Problem statement: Find the line that contains "R118: 330 (CLK2, IND2) -> 330 (IND, IND2)" in the records below, then repeat exactly that line and each one after it, leaving pictures out.

*** Opening The data ***

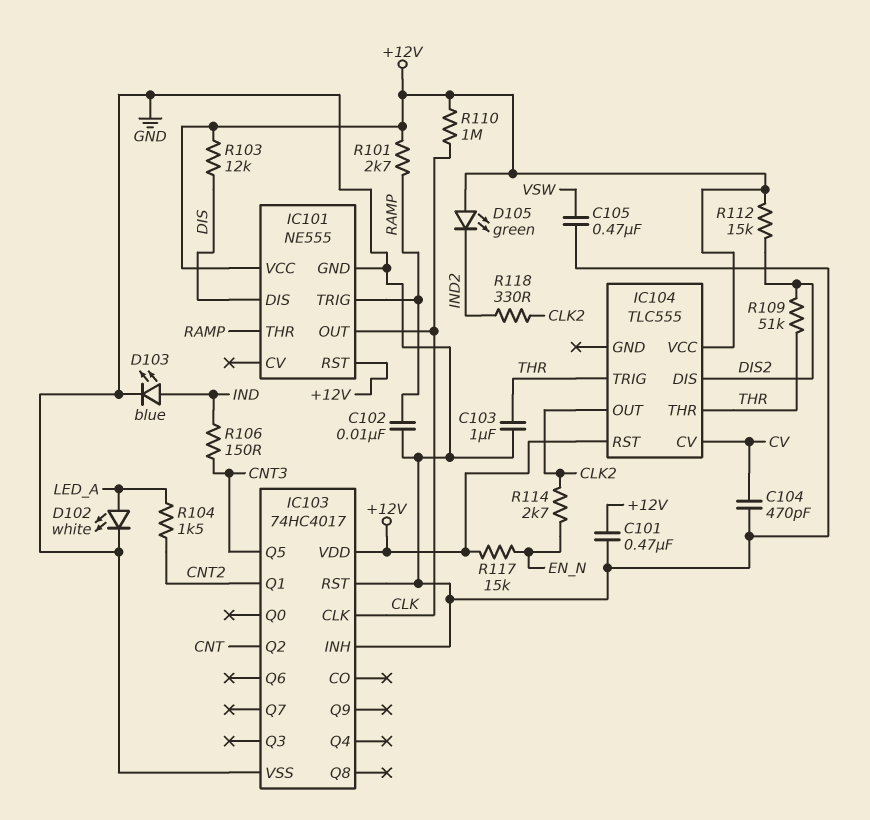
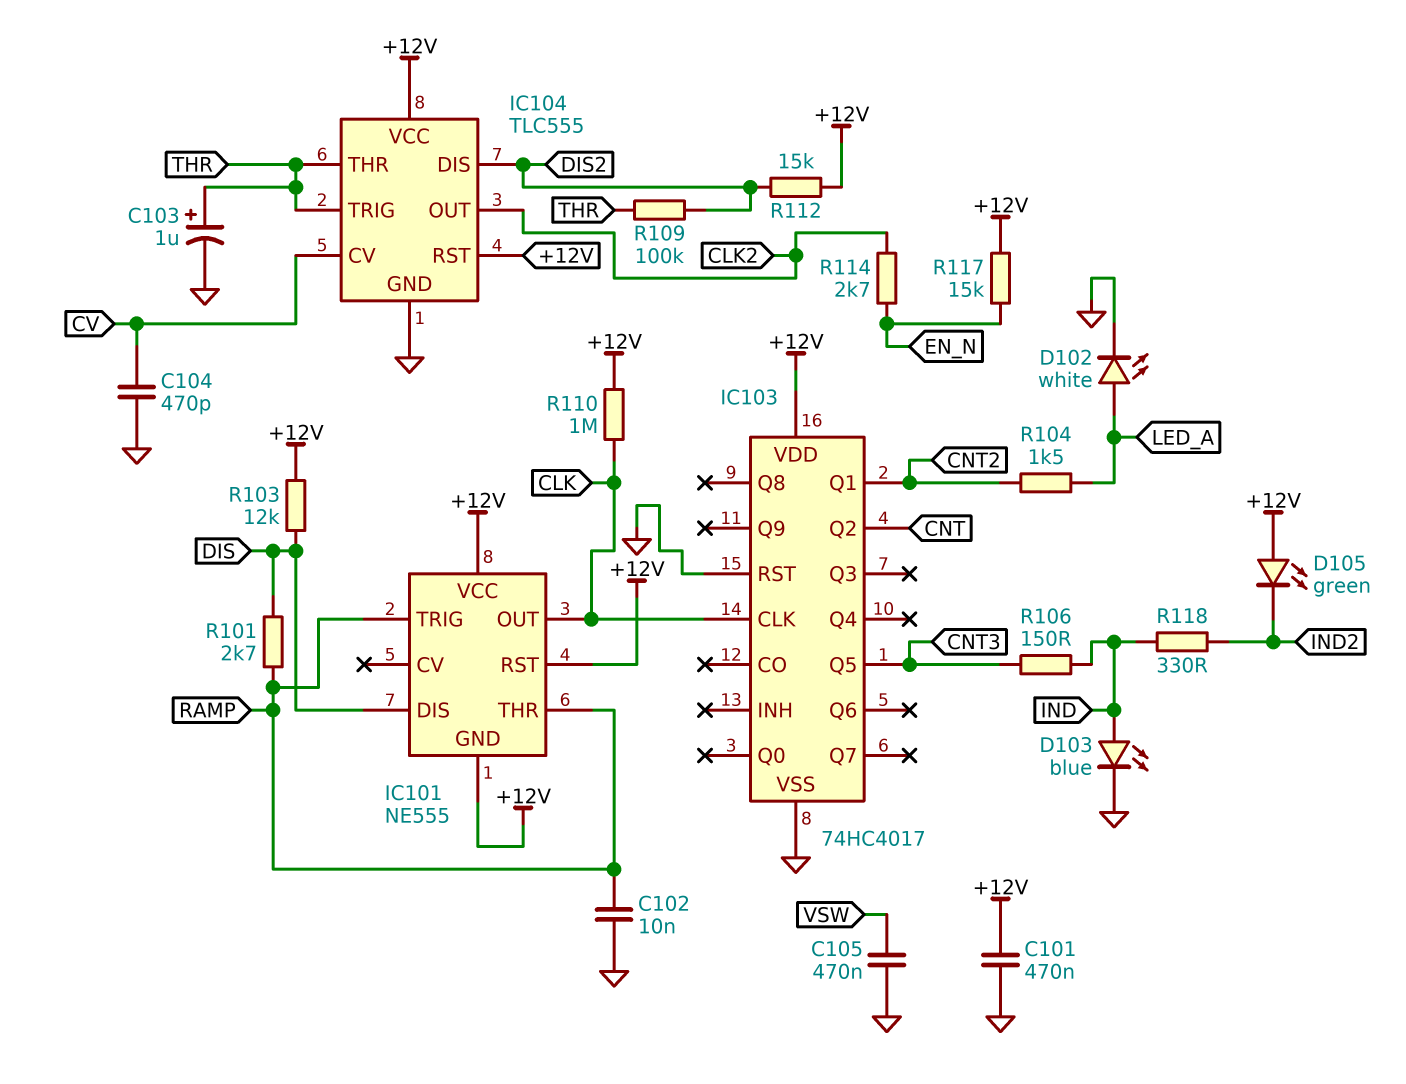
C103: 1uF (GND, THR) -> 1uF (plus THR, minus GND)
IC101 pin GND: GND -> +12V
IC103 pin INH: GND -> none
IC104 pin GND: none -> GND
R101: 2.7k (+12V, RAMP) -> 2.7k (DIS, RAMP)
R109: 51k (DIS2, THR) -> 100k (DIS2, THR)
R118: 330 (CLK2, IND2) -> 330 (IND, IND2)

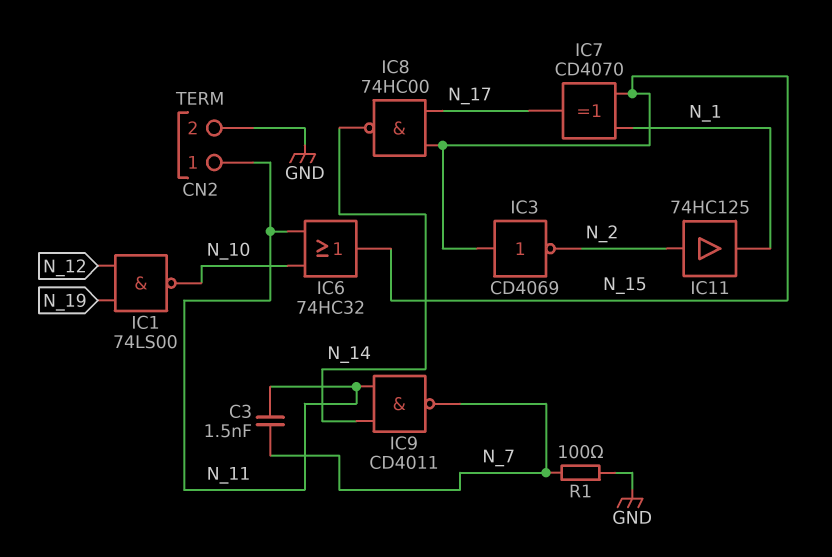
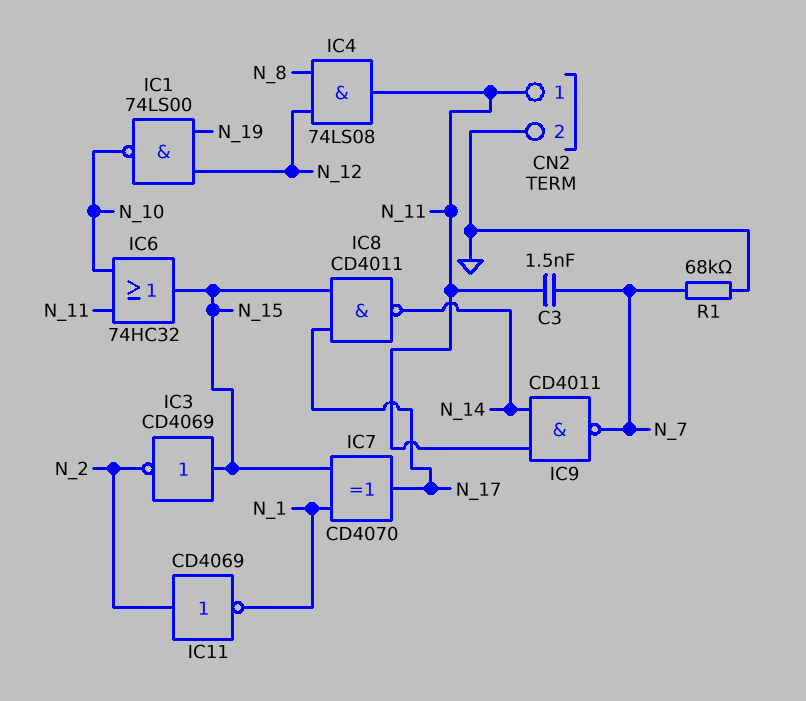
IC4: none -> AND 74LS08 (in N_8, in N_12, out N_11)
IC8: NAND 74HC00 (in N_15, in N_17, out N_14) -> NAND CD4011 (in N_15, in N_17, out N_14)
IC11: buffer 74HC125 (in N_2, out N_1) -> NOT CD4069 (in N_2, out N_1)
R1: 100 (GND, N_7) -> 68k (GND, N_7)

*** Closing The data ***

Exercise answer:
R118: 330 (CLK2, IND2) -> 330 (IND, IND2)

IC4: none -> AND 74LS08 (in N_8, in N_12, out N_11)
IC8: NAND 74HC00 (in N_15, in N_17, out N_14) -> NAND CD4011 (in N_15, in N_17, out N_14)
IC11: buffer 74HC125 (in N_2, out N_1) -> NOT CD4069 (in N_2, out N_1)
R1: 100 (GND, N_7) -> 68k (GND, N_7)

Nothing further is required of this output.